*Brief*. In the listing that follows, tally the lines containing "relocated"; give the count and nothing more.

*Data block*.
.....
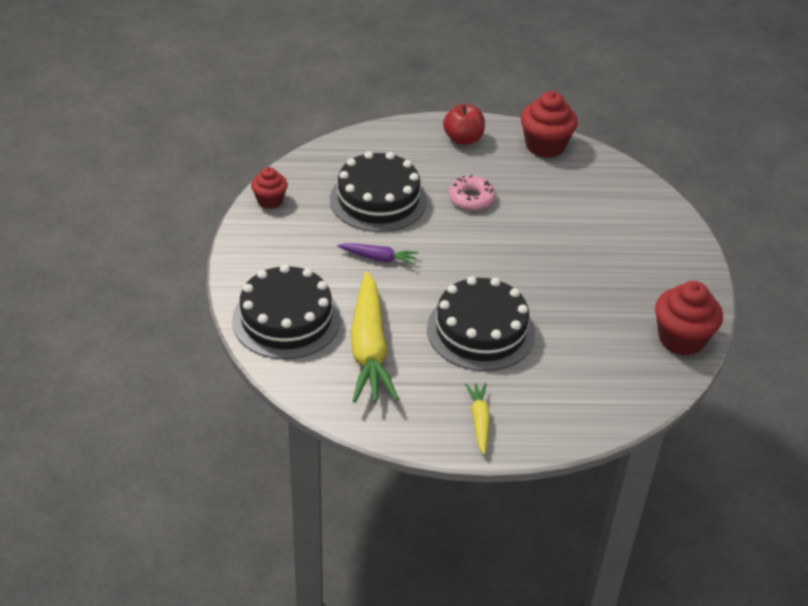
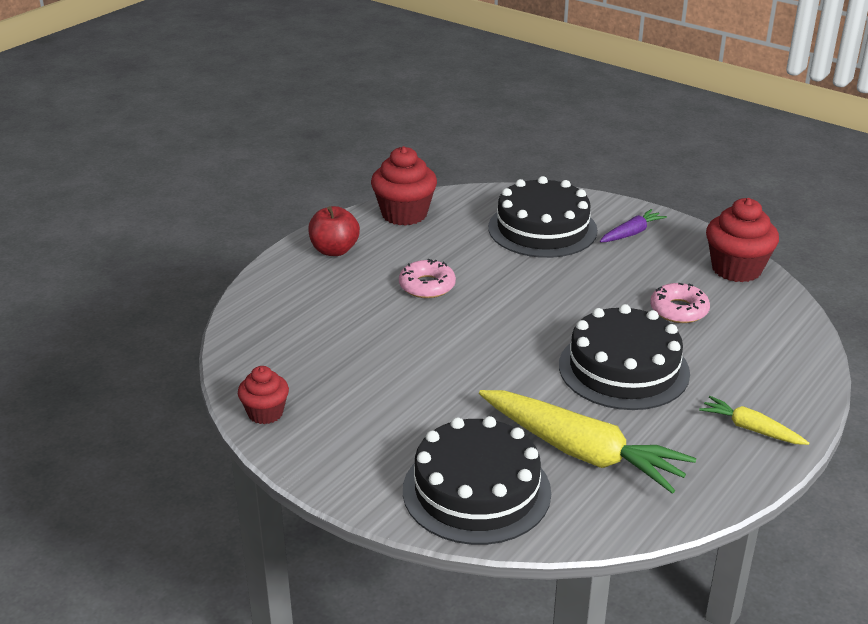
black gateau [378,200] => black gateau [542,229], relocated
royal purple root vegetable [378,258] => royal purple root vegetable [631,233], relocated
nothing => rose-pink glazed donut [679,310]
.....
*Output for this task*. 2